= Problem requirements =
If a line in the records below contains the word "DRIVER", copy it.
===== Source data
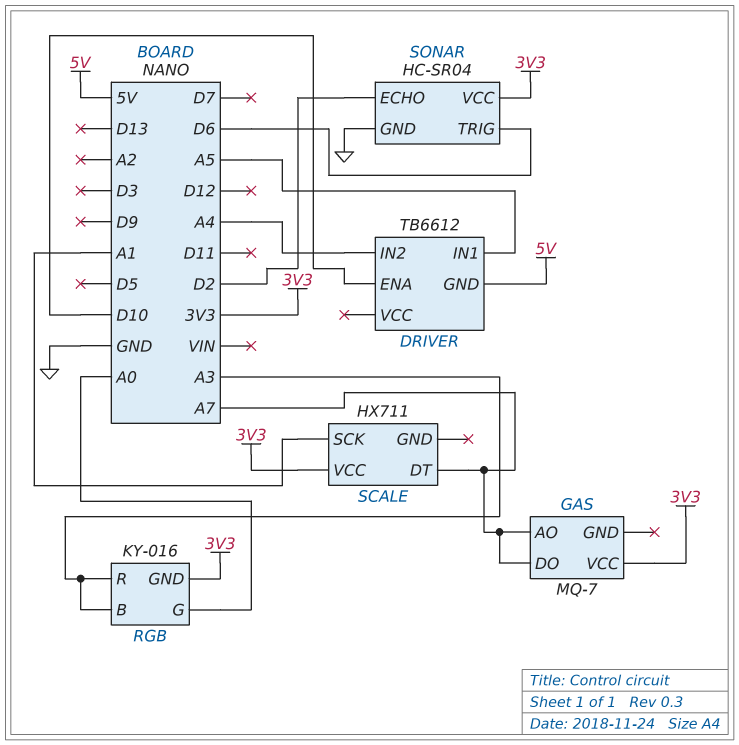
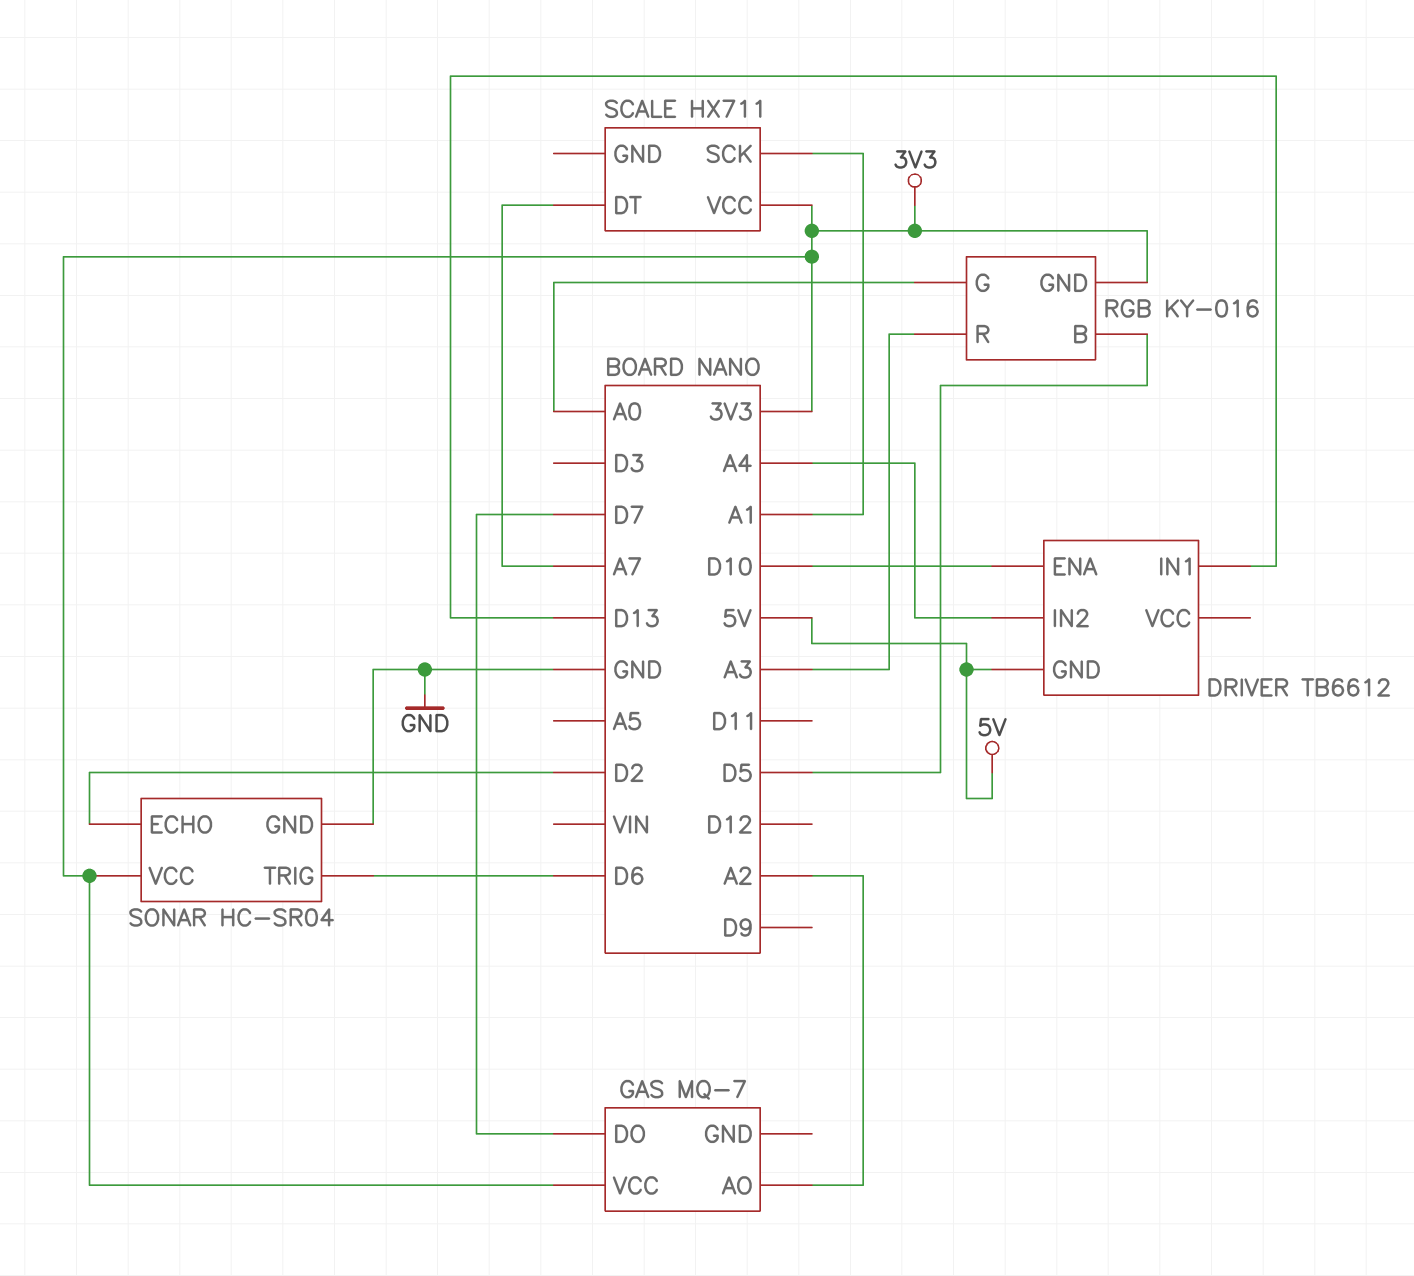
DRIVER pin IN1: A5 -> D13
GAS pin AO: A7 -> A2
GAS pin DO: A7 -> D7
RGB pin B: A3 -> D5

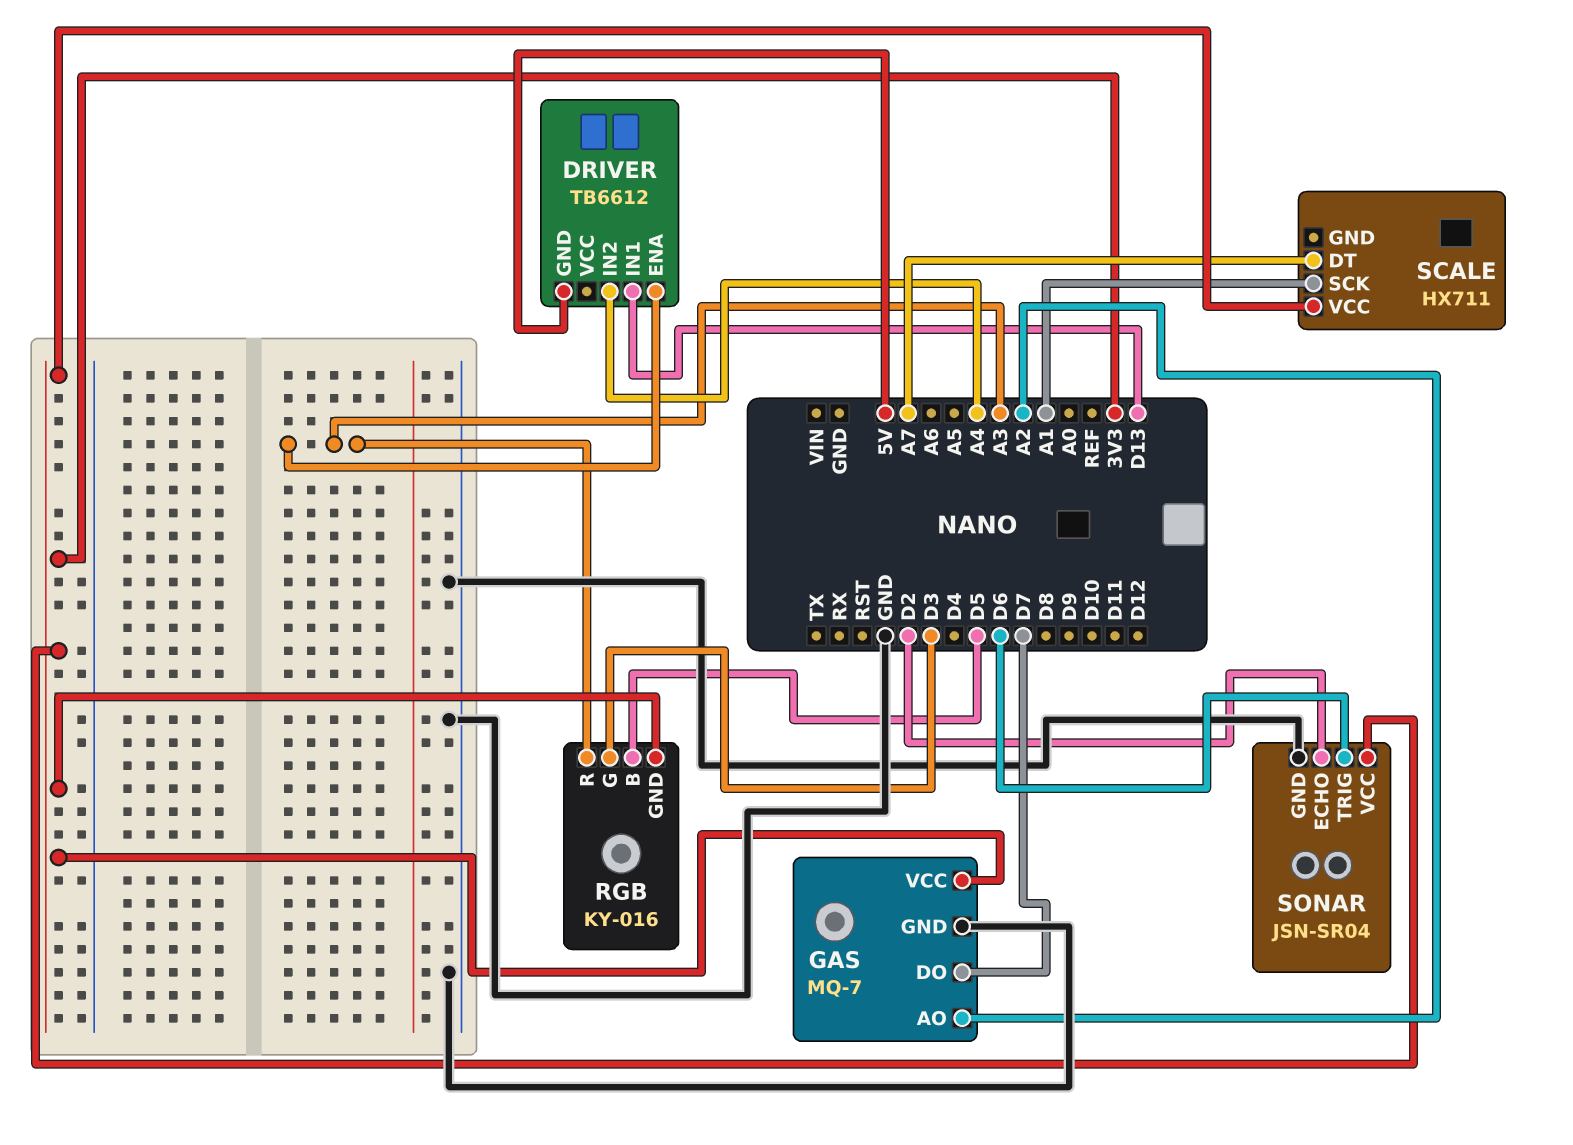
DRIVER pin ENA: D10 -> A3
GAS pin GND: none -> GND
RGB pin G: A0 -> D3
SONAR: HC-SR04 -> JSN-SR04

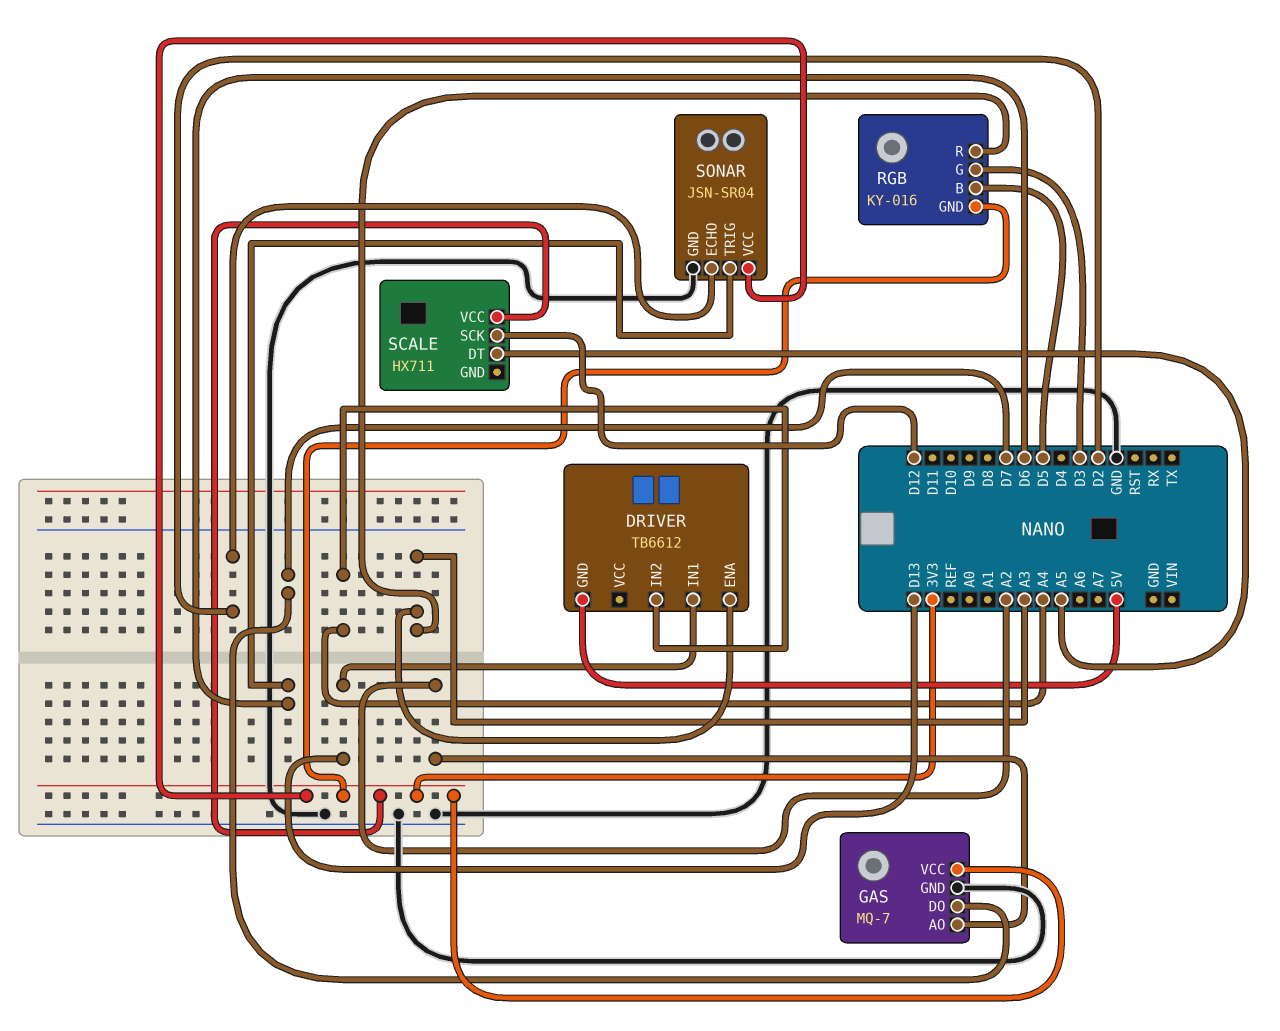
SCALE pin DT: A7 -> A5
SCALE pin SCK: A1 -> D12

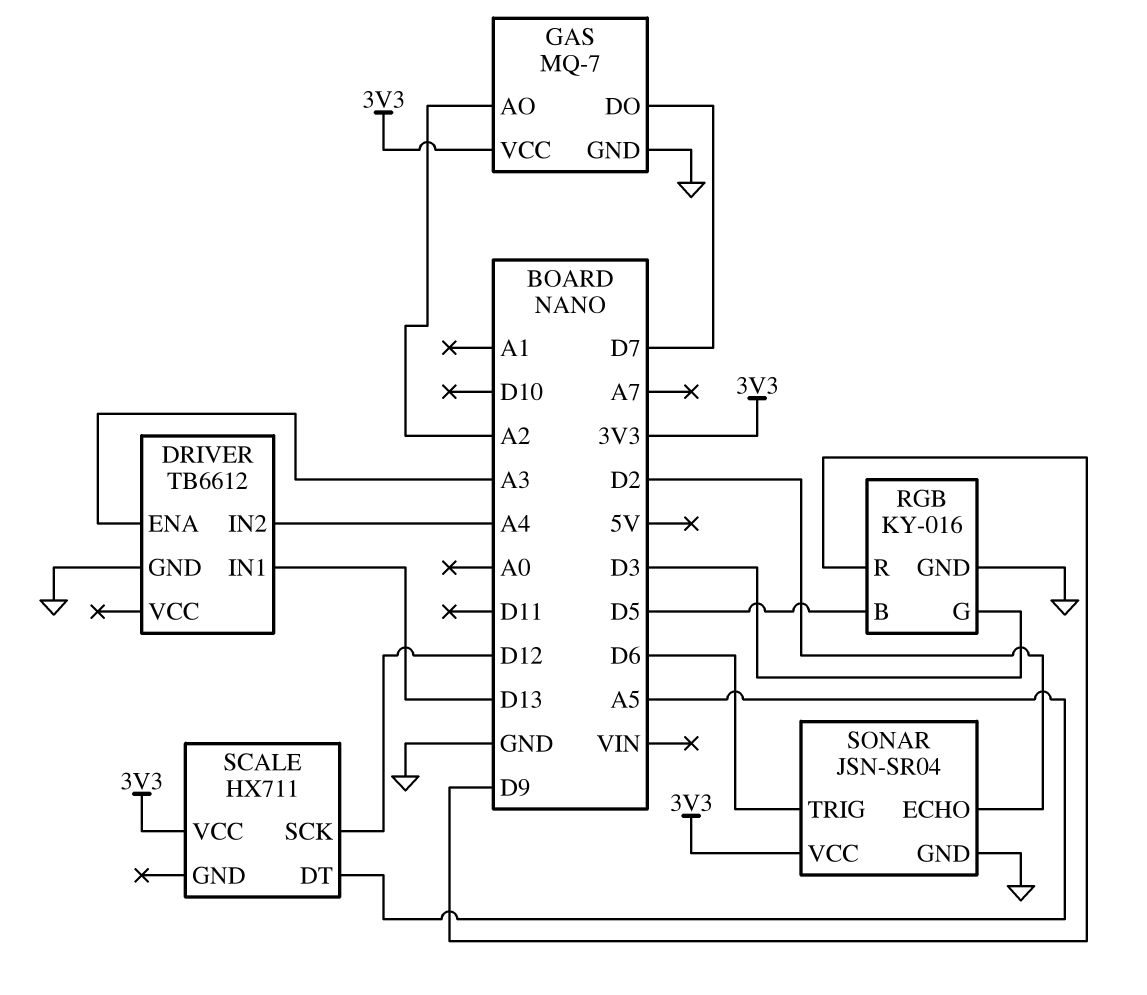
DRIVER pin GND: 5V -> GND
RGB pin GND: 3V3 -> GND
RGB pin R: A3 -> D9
==========
===== Source data
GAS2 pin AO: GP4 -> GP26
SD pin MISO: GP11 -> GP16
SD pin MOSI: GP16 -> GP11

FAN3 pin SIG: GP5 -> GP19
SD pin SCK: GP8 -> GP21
==========
= Answer to this task =
DRIVER pin IN1: A5 -> D13
DRIVER pin ENA: D10 -> A3
DRIVER pin GND: 5V -> GND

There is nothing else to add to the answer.